§ **Raw data**:
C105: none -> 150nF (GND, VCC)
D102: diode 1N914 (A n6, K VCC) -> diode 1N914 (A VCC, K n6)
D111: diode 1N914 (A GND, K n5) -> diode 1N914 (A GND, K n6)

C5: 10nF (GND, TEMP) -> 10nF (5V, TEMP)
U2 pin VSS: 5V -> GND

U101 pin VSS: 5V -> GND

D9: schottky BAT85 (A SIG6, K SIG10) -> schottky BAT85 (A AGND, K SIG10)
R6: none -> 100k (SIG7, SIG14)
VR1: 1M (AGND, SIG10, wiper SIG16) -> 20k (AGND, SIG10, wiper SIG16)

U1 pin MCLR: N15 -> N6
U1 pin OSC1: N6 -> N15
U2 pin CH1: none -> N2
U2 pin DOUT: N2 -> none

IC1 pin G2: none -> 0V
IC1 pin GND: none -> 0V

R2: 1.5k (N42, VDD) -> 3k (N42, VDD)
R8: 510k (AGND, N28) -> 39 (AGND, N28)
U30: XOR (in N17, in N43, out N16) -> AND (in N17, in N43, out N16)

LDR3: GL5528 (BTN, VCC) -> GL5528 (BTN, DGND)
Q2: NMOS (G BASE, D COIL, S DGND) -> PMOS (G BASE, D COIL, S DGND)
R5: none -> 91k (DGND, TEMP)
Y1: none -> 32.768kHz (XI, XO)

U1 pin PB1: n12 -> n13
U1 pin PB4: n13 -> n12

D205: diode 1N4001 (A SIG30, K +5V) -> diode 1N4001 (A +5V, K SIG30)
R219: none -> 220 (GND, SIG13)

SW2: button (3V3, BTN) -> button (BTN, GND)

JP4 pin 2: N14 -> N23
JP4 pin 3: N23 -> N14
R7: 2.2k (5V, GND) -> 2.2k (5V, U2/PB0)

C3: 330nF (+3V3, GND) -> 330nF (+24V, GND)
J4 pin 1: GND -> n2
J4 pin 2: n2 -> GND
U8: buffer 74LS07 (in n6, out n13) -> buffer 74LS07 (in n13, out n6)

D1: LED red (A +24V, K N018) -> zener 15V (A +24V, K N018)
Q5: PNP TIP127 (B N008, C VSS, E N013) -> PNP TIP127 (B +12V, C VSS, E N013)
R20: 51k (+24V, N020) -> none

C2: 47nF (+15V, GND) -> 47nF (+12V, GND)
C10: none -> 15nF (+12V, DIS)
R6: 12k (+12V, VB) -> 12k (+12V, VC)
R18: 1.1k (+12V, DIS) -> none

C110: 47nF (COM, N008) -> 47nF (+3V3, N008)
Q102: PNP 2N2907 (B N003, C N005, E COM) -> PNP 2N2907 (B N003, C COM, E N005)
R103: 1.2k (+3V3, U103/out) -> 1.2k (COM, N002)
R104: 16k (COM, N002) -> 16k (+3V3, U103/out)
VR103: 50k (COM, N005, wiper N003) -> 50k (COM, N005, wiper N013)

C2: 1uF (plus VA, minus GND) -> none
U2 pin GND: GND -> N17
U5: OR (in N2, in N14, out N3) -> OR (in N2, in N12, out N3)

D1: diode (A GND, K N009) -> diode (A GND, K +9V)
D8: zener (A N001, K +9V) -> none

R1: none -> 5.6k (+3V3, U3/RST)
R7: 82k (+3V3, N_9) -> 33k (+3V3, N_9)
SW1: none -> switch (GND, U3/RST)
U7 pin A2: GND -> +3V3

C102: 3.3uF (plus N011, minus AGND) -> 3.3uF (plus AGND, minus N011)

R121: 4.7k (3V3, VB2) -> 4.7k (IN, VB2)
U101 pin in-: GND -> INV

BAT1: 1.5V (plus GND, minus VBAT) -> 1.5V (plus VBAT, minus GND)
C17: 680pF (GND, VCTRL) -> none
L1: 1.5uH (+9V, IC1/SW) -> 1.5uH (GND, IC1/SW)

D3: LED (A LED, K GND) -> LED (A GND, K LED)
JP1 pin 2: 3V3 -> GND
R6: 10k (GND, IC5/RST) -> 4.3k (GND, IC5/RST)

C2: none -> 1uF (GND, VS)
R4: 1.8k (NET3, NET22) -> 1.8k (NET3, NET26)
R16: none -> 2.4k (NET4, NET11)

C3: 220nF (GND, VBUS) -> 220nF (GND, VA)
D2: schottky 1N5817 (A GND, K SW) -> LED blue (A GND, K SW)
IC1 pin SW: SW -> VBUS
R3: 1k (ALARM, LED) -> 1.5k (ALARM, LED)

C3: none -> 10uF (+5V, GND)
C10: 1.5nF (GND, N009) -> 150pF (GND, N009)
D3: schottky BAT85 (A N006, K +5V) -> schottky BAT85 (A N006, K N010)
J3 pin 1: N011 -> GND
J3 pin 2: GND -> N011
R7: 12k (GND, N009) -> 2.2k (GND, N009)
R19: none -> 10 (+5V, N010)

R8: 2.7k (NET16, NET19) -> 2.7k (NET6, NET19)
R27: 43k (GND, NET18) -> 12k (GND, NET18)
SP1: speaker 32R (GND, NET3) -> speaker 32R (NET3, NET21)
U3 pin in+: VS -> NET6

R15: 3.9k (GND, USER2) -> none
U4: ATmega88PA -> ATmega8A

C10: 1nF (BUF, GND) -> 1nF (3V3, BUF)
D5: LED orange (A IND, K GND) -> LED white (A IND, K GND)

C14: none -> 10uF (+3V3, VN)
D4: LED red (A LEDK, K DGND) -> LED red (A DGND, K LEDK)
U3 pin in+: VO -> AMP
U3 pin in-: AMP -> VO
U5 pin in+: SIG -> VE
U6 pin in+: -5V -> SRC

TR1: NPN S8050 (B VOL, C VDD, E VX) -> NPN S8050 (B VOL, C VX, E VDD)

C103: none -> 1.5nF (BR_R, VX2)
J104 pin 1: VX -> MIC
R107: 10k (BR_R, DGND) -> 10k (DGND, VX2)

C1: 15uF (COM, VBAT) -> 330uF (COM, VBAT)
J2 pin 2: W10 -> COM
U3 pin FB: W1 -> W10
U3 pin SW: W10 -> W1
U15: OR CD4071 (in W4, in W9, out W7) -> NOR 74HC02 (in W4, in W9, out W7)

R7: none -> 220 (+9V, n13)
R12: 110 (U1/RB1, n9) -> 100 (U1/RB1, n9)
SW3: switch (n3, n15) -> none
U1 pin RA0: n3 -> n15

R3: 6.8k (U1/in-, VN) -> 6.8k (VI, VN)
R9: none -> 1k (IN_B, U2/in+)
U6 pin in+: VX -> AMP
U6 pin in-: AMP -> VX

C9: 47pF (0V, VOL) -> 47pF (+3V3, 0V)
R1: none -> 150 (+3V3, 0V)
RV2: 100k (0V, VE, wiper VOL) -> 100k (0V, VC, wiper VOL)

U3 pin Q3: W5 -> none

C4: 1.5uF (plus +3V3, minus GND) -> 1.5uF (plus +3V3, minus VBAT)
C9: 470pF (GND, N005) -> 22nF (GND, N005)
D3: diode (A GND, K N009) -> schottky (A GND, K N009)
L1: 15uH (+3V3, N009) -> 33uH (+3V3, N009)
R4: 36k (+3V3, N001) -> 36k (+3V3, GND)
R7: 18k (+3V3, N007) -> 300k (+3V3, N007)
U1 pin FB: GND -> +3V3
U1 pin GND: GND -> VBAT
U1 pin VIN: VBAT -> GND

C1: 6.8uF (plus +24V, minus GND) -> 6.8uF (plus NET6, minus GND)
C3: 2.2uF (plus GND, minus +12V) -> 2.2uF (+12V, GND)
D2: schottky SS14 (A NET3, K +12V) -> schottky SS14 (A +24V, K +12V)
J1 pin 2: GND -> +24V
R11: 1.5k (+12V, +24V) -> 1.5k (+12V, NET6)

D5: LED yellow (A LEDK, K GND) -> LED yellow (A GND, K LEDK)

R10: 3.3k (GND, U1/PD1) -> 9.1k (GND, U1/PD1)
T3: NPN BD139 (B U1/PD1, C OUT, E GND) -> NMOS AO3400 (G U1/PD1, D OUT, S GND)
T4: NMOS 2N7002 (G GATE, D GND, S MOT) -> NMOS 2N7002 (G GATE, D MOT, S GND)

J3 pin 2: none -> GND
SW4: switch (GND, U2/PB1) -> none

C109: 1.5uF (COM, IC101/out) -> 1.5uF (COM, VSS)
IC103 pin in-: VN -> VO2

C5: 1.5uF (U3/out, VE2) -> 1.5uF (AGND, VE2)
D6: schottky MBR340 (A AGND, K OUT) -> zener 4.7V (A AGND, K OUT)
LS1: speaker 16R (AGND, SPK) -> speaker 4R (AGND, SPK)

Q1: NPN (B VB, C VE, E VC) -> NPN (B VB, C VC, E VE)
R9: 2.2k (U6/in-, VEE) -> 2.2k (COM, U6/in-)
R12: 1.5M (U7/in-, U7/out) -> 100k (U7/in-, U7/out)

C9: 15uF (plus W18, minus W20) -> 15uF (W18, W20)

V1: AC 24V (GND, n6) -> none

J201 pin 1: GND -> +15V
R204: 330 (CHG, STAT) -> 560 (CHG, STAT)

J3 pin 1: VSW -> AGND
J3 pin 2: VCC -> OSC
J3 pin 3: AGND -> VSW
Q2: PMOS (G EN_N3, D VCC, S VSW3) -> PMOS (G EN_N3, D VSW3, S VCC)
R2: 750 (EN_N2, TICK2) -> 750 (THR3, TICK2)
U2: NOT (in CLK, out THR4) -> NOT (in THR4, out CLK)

§ **Try it**: Lines to set down from above: the line with "BAT1: 1.5V (plus", the line with "R16: none -> 2.4k (NET4, NET11)", and every line between, each exactly as written.

§ **Solution to this problem**:
BAT1: 1.5V (plus GND, minus VBAT) -> 1.5V (plus VBAT, minus GND)
C17: 680pF (GND, VCTRL) -> none
L1: 1.5uH (+9V, IC1/SW) -> 1.5uH (GND, IC1/SW)

D3: LED (A LED, K GND) -> LED (A GND, K LED)
JP1 pin 2: 3V3 -> GND
R6: 10k (GND, IC5/RST) -> 4.3k (GND, IC5/RST)

C2: none -> 1uF (GND, VS)
R4: 1.8k (NET3, NET22) -> 1.8k (NET3, NET26)
R16: none -> 2.4k (NET4, NET11)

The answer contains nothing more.